* _Provided information_
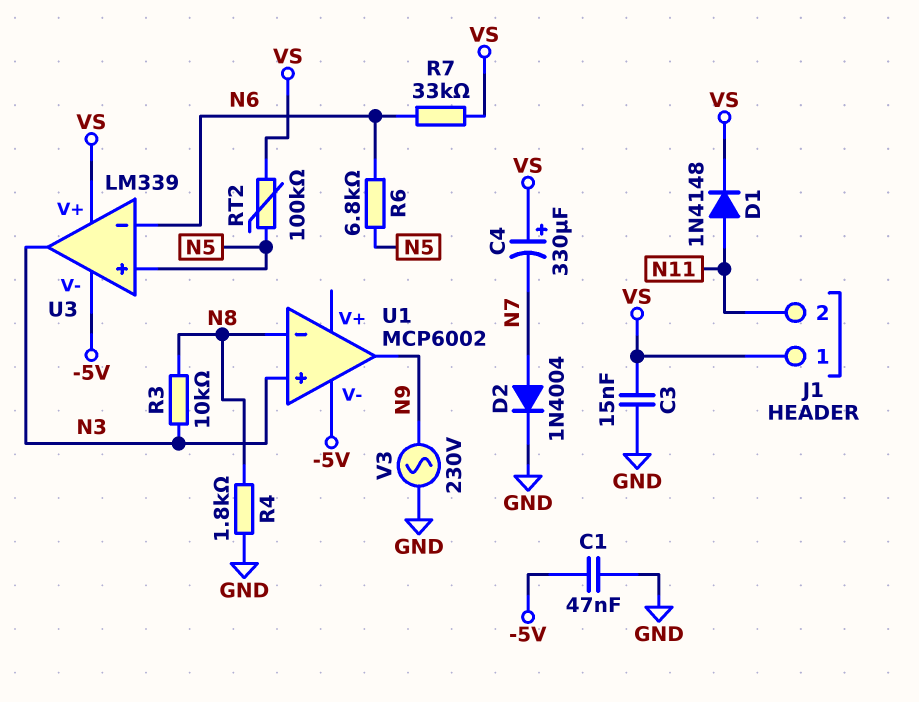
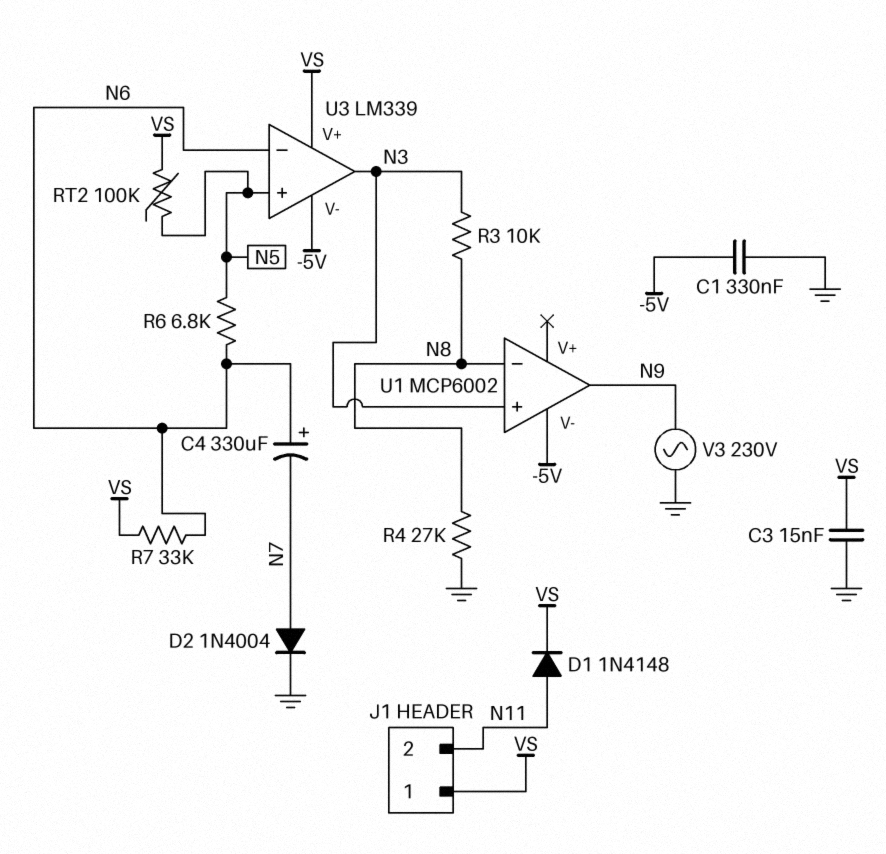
C1: 47nF (-5V, GND) -> 330nF (-5V, GND)
C4: 330uF (plus VS, minus N7) -> 330uF (plus N6, minus N7)
R4: 1.8k (GND, N8) -> 27k (GND, N8)

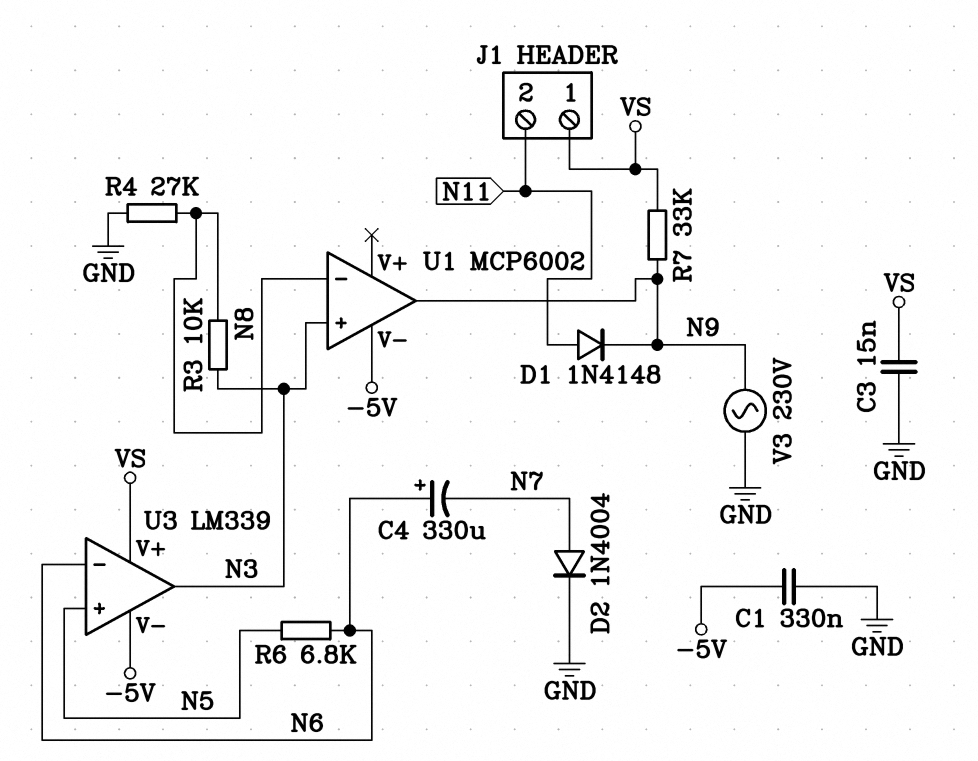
D1: diode 1N4148 (A N11, K VS) -> diode 1N4148 (A N11, K N9)
R7: 33k (N6, VS) -> 33k (N9, VS)
RT2: 100k (N5, VS) -> none

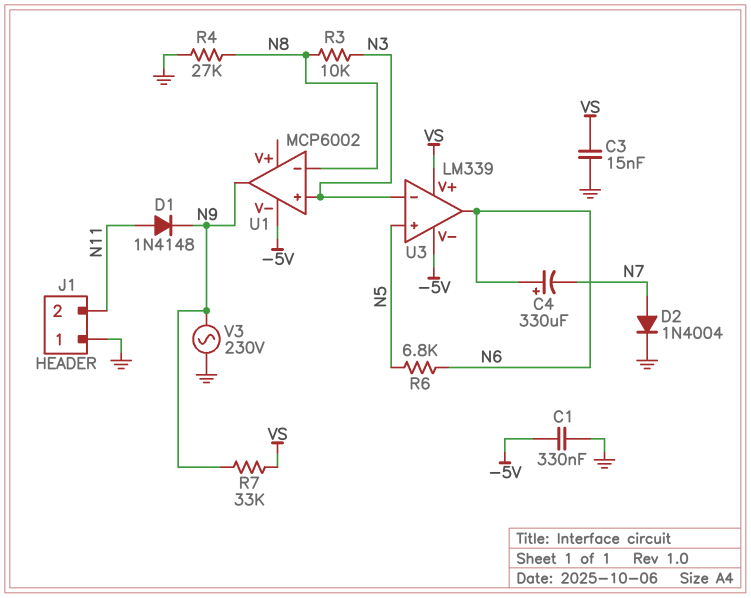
J1 pin 1: VS -> GND
U3 pin in-: N6 -> N3
U3 pin out: N3 -> N6

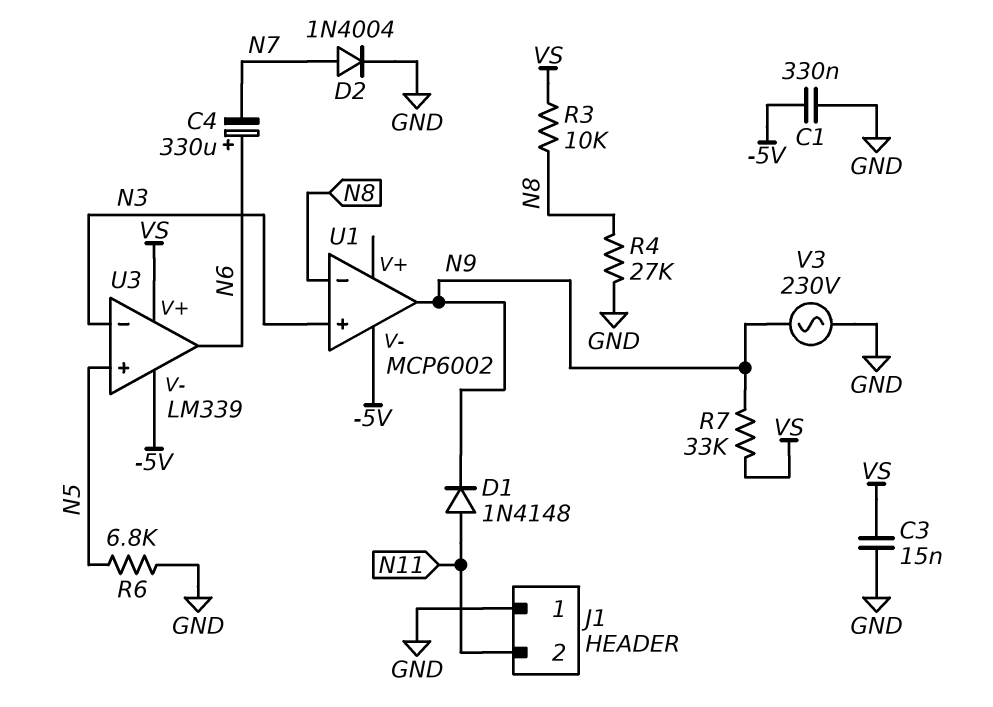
R3: 10k (N3, N8) -> 10k (N8, VS)
R6: 6.8k (N5, N6) -> 6.8k (GND, N5)

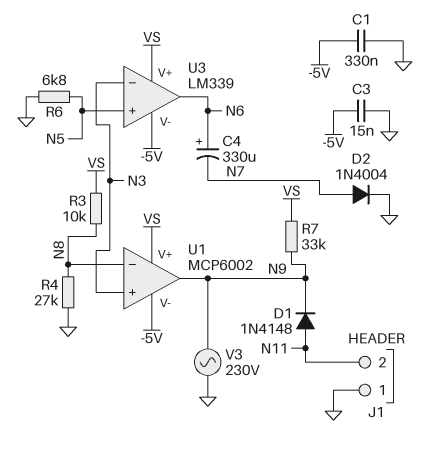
C3: 15nF (GND, VS) -> 15nF (-5V, GND)
U1 pin V+: none -> VS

* _Directions for this task_
Would you restate word for word each line from the one that holds "R6: 6.8k (N5, N6) -> 6.8k (GND, N5)" to the end of the material, both ends included, without the pictures?

* _Solution for this task_
R6: 6.8k (N5, N6) -> 6.8k (GND, N5)

C3: 15nF (GND, VS) -> 15nF (-5V, GND)
U1 pin V+: none -> VS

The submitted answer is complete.